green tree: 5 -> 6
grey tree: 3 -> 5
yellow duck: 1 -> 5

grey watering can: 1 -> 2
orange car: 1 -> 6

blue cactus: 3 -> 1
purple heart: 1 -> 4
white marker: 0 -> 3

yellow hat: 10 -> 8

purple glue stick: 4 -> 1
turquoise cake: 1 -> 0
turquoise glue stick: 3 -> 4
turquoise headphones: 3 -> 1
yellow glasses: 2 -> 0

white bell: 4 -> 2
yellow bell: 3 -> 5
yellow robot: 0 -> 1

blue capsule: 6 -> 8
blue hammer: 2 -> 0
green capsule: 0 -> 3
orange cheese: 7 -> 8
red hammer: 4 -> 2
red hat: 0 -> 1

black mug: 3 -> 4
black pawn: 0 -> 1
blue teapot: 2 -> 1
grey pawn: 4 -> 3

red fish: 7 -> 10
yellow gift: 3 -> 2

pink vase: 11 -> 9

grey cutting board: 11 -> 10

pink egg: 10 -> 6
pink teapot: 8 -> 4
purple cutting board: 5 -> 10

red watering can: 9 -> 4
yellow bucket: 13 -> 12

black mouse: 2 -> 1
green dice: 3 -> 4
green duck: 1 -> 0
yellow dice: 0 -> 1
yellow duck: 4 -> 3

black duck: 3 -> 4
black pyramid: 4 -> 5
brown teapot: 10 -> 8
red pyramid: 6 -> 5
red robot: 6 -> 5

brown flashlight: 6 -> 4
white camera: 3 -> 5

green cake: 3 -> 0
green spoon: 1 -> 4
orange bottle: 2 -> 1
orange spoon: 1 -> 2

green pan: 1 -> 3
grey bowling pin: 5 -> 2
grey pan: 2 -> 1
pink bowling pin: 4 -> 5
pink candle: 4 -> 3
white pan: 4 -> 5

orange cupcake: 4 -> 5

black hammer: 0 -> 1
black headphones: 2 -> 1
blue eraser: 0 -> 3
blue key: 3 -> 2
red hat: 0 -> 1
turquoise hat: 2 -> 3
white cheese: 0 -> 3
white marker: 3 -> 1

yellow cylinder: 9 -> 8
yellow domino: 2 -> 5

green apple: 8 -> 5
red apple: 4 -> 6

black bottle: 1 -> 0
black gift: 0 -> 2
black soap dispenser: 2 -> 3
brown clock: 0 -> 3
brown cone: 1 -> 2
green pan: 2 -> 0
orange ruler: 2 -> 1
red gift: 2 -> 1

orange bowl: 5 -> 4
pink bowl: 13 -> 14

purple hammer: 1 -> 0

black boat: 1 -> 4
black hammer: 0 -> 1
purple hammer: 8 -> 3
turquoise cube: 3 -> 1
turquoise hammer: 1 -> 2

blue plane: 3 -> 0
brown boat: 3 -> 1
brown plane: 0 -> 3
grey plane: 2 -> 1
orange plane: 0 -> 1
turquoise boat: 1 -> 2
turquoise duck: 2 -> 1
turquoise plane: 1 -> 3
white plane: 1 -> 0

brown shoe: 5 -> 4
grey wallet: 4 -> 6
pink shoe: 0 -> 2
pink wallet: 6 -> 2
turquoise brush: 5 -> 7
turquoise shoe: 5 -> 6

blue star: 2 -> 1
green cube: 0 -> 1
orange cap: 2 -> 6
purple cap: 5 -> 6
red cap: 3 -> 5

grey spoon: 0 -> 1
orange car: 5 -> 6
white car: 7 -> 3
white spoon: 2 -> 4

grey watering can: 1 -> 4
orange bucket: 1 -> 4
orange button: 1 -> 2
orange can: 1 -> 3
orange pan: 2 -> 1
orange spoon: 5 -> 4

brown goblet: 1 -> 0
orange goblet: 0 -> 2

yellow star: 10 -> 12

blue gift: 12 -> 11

# Exercise objective:
Copy out each entry precisely. Leave nothing out.

# Answer space:
green tree: 5 -> 6
grey tree: 3 -> 5
yellow duck: 1 -> 5

grey watering can: 1 -> 2
orange car: 1 -> 6

blue cactus: 3 -> 1
purple heart: 1 -> 4
white marker: 0 -> 3

yellow hat: 10 -> 8

purple glue stick: 4 -> 1
turquoise cake: 1 -> 0
turquoise glue stick: 3 -> 4
turquoise headphones: 3 -> 1
yellow glasses: 2 -> 0

white bell: 4 -> 2
yellow bell: 3 -> 5
yellow robot: 0 -> 1

blue capsule: 6 -> 8
blue hammer: 2 -> 0
green capsule: 0 -> 3
orange cheese: 7 -> 8
red hammer: 4 -> 2
red hat: 0 -> 1

black mug: 3 -> 4
black pawn: 0 -> 1
blue teapot: 2 -> 1
grey pawn: 4 -> 3

red fish: 7 -> 10
yellow gift: 3 -> 2

pink vase: 11 -> 9

grey cutting board: 11 -> 10

pink egg: 10 -> 6
pink teapot: 8 -> 4
purple cutting board: 5 -> 10

red watering can: 9 -> 4
yellow bucket: 13 -> 12

black mouse: 2 -> 1
green dice: 3 -> 4
green duck: 1 -> 0
yellow dice: 0 -> 1
yellow duck: 4 -> 3

black duck: 3 -> 4
black pyramid: 4 -> 5
brown teapot: 10 -> 8
red pyramid: 6 -> 5
red robot: 6 -> 5

brown flashlight: 6 -> 4
white camera: 3 -> 5

green cake: 3 -> 0
green spoon: 1 -> 4
orange bottle: 2 -> 1
orange spoon: 1 -> 2

green pan: 1 -> 3
grey bowling pin: 5 -> 2
grey pan: 2 -> 1
pink bowling pin: 4 -> 5
pink candle: 4 -> 3
white pan: 4 -> 5

orange cupcake: 4 -> 5

black hammer: 0 -> 1
black headphones: 2 -> 1
blue eraser: 0 -> 3
blue key: 3 -> 2
red hat: 0 -> 1
turquoise hat: 2 -> 3
white cheese: 0 -> 3
white marker: 3 -> 1

yellow cylinder: 9 -> 8
yellow domino: 2 -> 5

green apple: 8 -> 5
red apple: 4 -> 6

black bottle: 1 -> 0
black gift: 0 -> 2
black soap dispenser: 2 -> 3
brown clock: 0 -> 3
brown cone: 1 -> 2
green pan: 2 -> 0
orange ruler: 2 -> 1
red gift: 2 -> 1

orange bowl: 5 -> 4
pink bowl: 13 -> 14

purple hammer: 1 -> 0

black boat: 1 -> 4
black hammer: 0 -> 1
purple hammer: 8 -> 3
turquoise cube: 3 -> 1
turquoise hammer: 1 -> 2

blue plane: 3 -> 0
brown boat: 3 -> 1
brown plane: 0 -> 3
grey plane: 2 -> 1
orange plane: 0 -> 1
turquoise boat: 1 -> 2
turquoise duck: 2 -> 1
turquoise plane: 1 -> 3
white plane: 1 -> 0

brown shoe: 5 -> 4
grey wallet: 4 -> 6
pink shoe: 0 -> 2
pink wallet: 6 -> 2
turquoise brush: 5 -> 7
turquoise shoe: 5 -> 6

blue star: 2 -> 1
green cube: 0 -> 1
orange cap: 2 -> 6
purple cap: 5 -> 6
red cap: 3 -> 5

grey spoon: 0 -> 1
orange car: 5 -> 6
white car: 7 -> 3
white spoon: 2 -> 4

grey watering can: 1 -> 4
orange bucket: 1 -> 4
orange button: 1 -> 2
orange can: 1 -> 3
orange pan: 2 -> 1
orange spoon: 5 -> 4

brown goblet: 1 -> 0
orange goblet: 0 -> 2

yellow star: 10 -> 12

blue gift: 12 -> 11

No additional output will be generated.